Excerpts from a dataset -

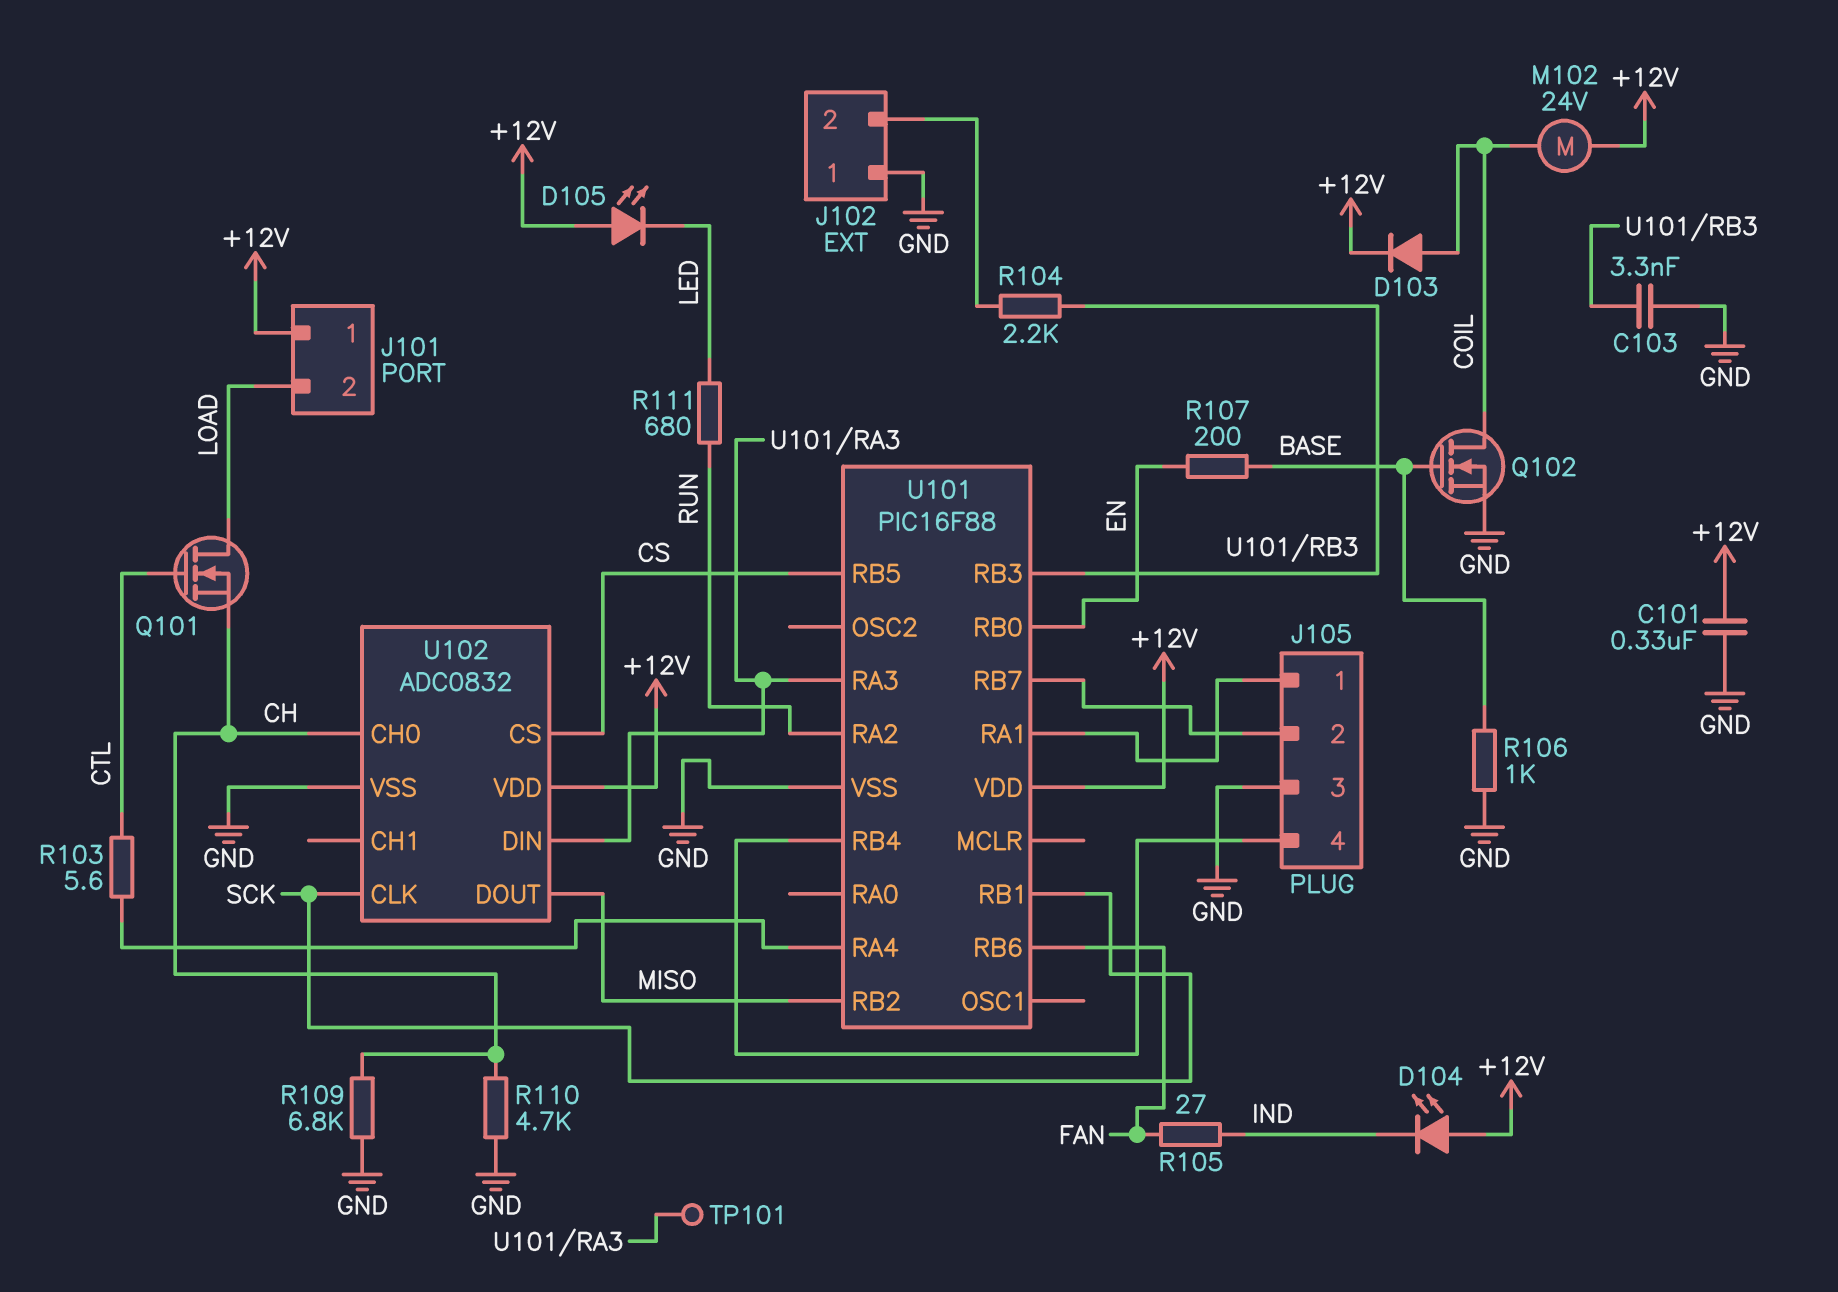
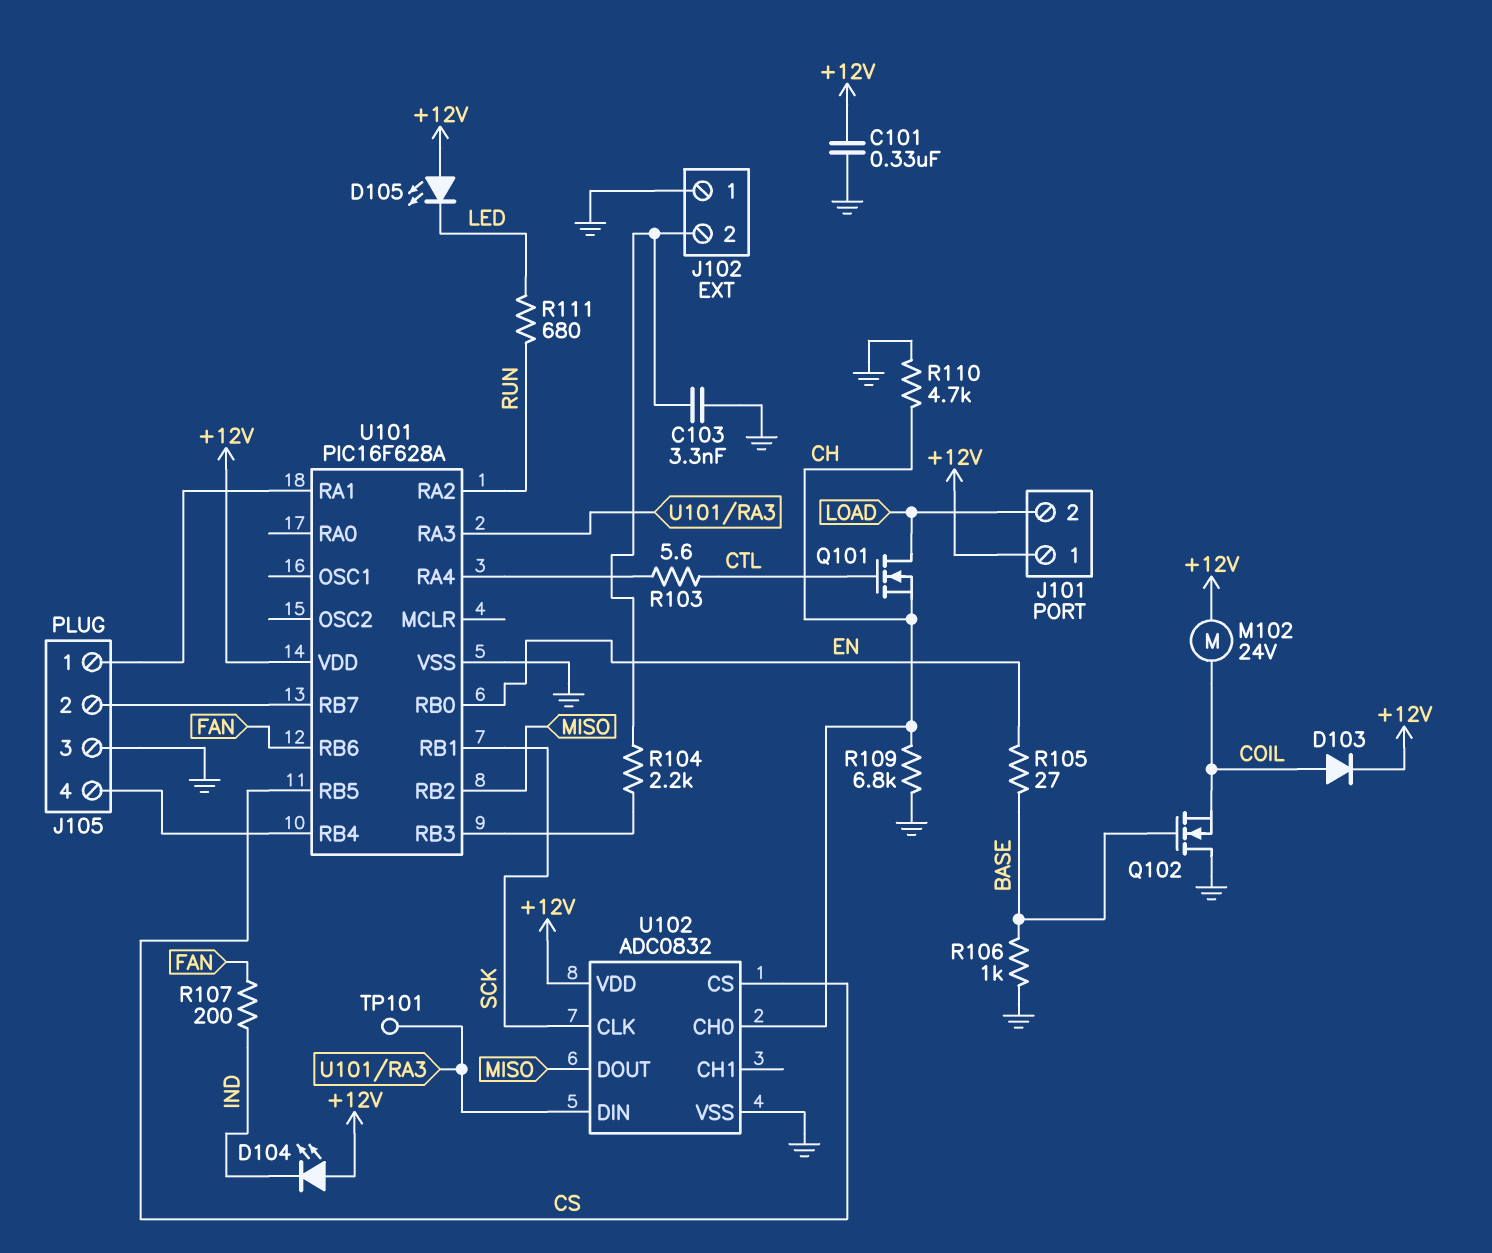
C103: 3.3nF (GND, U101/RB3) -> 3.3nF (GND, J102/2)
Q102: NMOS (G BASE, D COIL, S GND) -> NMOS (G BASE, D GND, S COIL)
R105: 27 (FAN, IND) -> 27 (BASE, EN)
R107: 200 (BASE, EN) -> 200 (FAN, IND)
U101: PIC16F88 -> PIC16F628A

Exercise objective - Only the lines from the one that contains "Q102: NMOS (G" to the end of the entries above should be given again, exactly and in full.

Your solution -
Q102: NMOS (G BASE, D COIL, S GND) -> NMOS (G BASE, D GND, S COIL)
R105: 27 (FAN, IND) -> 27 (BASE, EN)
R107: 200 (BASE, EN) -> 200 (FAN, IND)
U101: PIC16F88 -> PIC16F628A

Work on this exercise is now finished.